• Task prompt: Every record below is to be restated word for word.

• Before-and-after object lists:
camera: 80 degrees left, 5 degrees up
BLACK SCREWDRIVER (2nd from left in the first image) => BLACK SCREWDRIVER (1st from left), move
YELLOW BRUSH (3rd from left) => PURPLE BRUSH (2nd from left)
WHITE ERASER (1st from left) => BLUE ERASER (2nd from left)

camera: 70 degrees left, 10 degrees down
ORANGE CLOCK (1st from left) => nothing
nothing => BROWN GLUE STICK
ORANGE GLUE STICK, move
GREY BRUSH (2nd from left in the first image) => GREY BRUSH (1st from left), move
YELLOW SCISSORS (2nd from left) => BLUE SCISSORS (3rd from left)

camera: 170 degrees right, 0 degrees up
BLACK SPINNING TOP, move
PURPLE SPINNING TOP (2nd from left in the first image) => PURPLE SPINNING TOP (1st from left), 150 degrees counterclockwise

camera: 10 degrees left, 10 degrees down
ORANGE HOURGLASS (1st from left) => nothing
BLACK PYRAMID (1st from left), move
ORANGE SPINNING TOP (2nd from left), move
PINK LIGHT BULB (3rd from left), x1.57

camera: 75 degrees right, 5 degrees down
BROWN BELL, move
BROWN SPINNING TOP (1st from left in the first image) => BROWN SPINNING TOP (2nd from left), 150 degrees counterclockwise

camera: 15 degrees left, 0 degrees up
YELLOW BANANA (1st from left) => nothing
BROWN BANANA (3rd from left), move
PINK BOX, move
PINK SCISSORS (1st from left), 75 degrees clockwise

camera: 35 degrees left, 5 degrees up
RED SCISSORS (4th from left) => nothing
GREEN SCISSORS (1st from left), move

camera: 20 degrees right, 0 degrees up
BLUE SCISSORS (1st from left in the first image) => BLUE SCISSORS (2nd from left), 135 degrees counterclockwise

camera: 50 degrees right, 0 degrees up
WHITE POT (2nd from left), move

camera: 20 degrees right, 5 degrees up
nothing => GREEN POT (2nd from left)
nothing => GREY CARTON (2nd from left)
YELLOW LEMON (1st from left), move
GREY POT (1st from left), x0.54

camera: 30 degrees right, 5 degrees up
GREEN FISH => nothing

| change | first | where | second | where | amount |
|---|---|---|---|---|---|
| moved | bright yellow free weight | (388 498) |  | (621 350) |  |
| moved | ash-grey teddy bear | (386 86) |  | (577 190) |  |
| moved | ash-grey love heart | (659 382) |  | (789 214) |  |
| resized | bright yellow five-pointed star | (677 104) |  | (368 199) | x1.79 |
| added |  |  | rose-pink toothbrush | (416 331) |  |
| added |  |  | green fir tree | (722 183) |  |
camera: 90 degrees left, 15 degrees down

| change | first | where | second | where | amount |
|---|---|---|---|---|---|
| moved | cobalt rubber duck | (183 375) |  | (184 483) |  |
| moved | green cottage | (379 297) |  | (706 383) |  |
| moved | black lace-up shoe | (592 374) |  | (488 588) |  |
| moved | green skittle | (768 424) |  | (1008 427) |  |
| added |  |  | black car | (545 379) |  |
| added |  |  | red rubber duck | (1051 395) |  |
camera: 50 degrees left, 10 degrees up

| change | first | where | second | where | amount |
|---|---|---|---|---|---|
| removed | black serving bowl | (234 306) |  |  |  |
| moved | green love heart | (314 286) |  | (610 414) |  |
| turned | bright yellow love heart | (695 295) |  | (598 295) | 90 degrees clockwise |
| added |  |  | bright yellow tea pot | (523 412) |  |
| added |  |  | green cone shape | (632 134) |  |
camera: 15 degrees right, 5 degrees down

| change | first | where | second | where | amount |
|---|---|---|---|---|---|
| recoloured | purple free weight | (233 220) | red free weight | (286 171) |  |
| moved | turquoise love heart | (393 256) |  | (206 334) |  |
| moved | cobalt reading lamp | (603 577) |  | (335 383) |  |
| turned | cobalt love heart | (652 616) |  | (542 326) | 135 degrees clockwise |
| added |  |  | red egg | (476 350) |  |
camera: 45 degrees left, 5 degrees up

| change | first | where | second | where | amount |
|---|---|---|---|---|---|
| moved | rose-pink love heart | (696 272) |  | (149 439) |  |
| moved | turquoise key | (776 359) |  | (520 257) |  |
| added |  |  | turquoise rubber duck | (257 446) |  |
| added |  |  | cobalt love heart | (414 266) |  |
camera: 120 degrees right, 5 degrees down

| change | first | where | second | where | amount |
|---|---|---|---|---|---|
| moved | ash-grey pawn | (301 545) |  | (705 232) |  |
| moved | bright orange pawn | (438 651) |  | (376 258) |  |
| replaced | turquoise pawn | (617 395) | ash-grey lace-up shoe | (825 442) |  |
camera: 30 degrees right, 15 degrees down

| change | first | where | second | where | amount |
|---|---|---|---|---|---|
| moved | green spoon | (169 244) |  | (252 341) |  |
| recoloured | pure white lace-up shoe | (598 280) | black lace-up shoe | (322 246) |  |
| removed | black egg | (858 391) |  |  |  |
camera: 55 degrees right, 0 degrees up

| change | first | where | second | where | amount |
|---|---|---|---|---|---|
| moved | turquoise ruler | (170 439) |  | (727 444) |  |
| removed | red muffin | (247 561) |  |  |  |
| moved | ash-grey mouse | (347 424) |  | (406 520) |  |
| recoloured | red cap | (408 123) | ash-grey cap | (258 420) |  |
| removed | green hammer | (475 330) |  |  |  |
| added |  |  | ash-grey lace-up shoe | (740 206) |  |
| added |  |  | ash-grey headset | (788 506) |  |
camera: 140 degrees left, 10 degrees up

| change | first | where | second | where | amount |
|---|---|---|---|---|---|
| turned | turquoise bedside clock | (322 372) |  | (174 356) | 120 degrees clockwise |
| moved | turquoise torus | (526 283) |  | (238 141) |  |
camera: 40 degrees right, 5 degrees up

• Written reply:
camera: 80 degrees left, 5 degrees up
BLACK SCREWDRIVER (2nd from left in the first image) => BLACK SCREWDRIVER (1st from left), move
YELLOW BRUSH (3rd from left) => PURPLE BRUSH (2nd from left)
WHITE ERASER (1st from left) => BLUE ERASER (2nd from left)

camera: 70 degrees left, 10 degrees down
ORANGE CLOCK (1st from left) => nothing
nothing => BROWN GLUE STICK
ORANGE GLUE STICK, move
GREY BRUSH (2nd from left in the first image) => GREY BRUSH (1st from left), move
YELLOW SCISSORS (2nd from left) => BLUE SCISSORS (3rd from left)

camera: 170 degrees right, 0 degrees up
BLACK SPINNING TOP, move
PURPLE SPINNING TOP (2nd from left in the first image) => PURPLE SPINNING TOP (1st from left), 150 degrees counterclockwise

camera: 10 degrees left, 10 degrees down
ORANGE HOURGLASS (1st from left) => nothing
BLACK PYRAMID (1st from left), move
ORANGE SPINNING TOP (2nd from left), move
PINK LIGHT BULB (3rd from left), x1.57

camera: 75 degrees right, 5 degrees down
BROWN BELL, move
BROWN SPINNING TOP (1st from left in the first image) => BROWN SPINNING TOP (2nd from left), 150 degrees counterclockwise

camera: 15 degrees left, 0 degrees up
YELLOW BANANA (1st from left) => nothing
BROWN BANANA (3rd from left), move
PINK BOX, move
PINK SCISSORS (1st from left), 75 degrees clockwise

camera: 35 degrees left, 5 degrees up
RED SCISSORS (4th from left) => nothing
GREEN SCISSORS (1st from left), move

camera: 20 degrees right, 0 degrees up
BLUE SCISSORS (1st from left in the first image) => BLUE SCISSORS (2nd from left), 135 degrees counterclockwise

camera: 50 degrees right, 0 degrees up
WHITE POT (2nd from left), move

camera: 20 degrees right, 5 degrees up
nothing => GREEN POT (2nd from left)
nothing => GREY CARTON (2nd from left)
YELLOW LEMON (1st from left), move
GREY POT (1st from left), x0.54

camera: 30 degrees right, 5 degrees up
GREEN FISH => nothing

| change | first | where | second | where | amount |
|---|---|---|---|---|---|
| moved | bright yellow free weight | (388 498) |  | (621 350) |  |
| moved | ash-grey teddy bear | (386 86) |  | (577 190) |  |
| moved | ash-grey love heart | (659 382) |  | (789 214) |  |
| resized | bright yellow five-pointed star | (677 104) |  | (368 199) | x1.79 |
| added |  |  | rose-pink toothbrush | (416 331) |  |
| added |  |  | green fir tree | (722 183) |  |
camera: 90 degrees left, 15 degrees down

| change | first | where | second | where | amount |
|---|---|---|---|---|---|
| moved | cobalt rubber duck | (183 375) |  | (184 483) |  |
| moved | green cottage | (379 297) |  | (706 383) |  |
| moved | black lace-up shoe | (592 374) |  | (488 588) |  |
| moved | green skittle | (768 424) |  | (1008 427) |  |
| added |  |  | black car | (545 379) |  |
| added |  |  | red rubber duck | (1051 395) |  |
camera: 50 degrees left, 10 degrees up

| change | first | where | second | where | amount |
|---|---|---|---|---|---|
| removed | black serving bowl | (234 306) |  |  |  |
| moved | green love heart | (314 286) |  | (610 414) |  |
| turned | bright yellow love heart | (695 295) |  | (598 295) | 90 degrees clockwise |
| added |  |  | bright yellow tea pot | (523 412) |  |
| added |  |  | green cone shape | (632 134) |  |
camera: 15 degrees right, 5 degrees down

| change | first | where | second | where | amount |
|---|---|---|---|---|---|
| recoloured | purple free weight | (233 220) | red free weight | (286 171) |  |
| moved | turquoise love heart | (393 256) |  | (206 334) |  |
| moved | cobalt reading lamp | (603 577) |  | (335 383) |  |
| turned | cobalt love heart | (652 616) |  | (542 326) | 135 degrees clockwise |
| added |  |  | red egg | (476 350) |  |
camera: 45 degrees left, 5 degrees up

| change | first | where | second | where | amount |
|---|---|---|---|---|---|
| moved | rose-pink love heart | (696 272) |  | (149 439) |  |
| moved | turquoise key | (776 359) |  | (520 257) |  |
| added |  |  | turquoise rubber duck | (257 446) |  |
| added |  |  | cobalt love heart | (414 266) |  |
camera: 120 degrees right, 5 degrees down

| change | first | where | second | where | amount |
|---|---|---|---|---|---|
| moved | ash-grey pawn | (301 545) |  | (705 232) |  |
| moved | bright orange pawn | (438 651) |  | (376 258) |  |
| replaced | turquoise pawn | (617 395) | ash-grey lace-up shoe | (825 442) |  |
camera: 30 degrees right, 15 degrees down

| change | first | where | second | where | amount |
|---|---|---|---|---|---|
| moved | green spoon | (169 244) |  | (252 341) |  |
| recoloured | pure white lace-up shoe | (598 280) | black lace-up shoe | (322 246) |  |
| removed | black egg | (858 391) |  |  |  |
camera: 55 degrees right, 0 degrees up

| change | first | where | second | where | amount |
|---|---|---|---|---|---|
| moved | turquoise ruler | (170 439) |  | (727 444) |  |
| removed | red muffin | (247 561) |  |  |  |
| moved | ash-grey mouse | (347 424) |  | (406 520) |  |
| recoloured | red cap | (408 123) | ash-grey cap | (258 420) |  |
| removed | green hammer | (475 330) |  |  |  |
| added |  |  | ash-grey lace-up shoe | (740 206) |  |
| added |  |  | ash-grey headset | (788 506) |  |
camera: 140 degrees left, 10 degrees up

| change | first | where | second | where | amount |
|---|---|---|---|---|---|
| turned | turquoise bedside clock | (322 372) |  | (174 356) | 120 degrees clockwise |
| moved | turquoise torus | (526 283) |  | (238 141) |  |
camera: 40 degrees right, 5 degrees up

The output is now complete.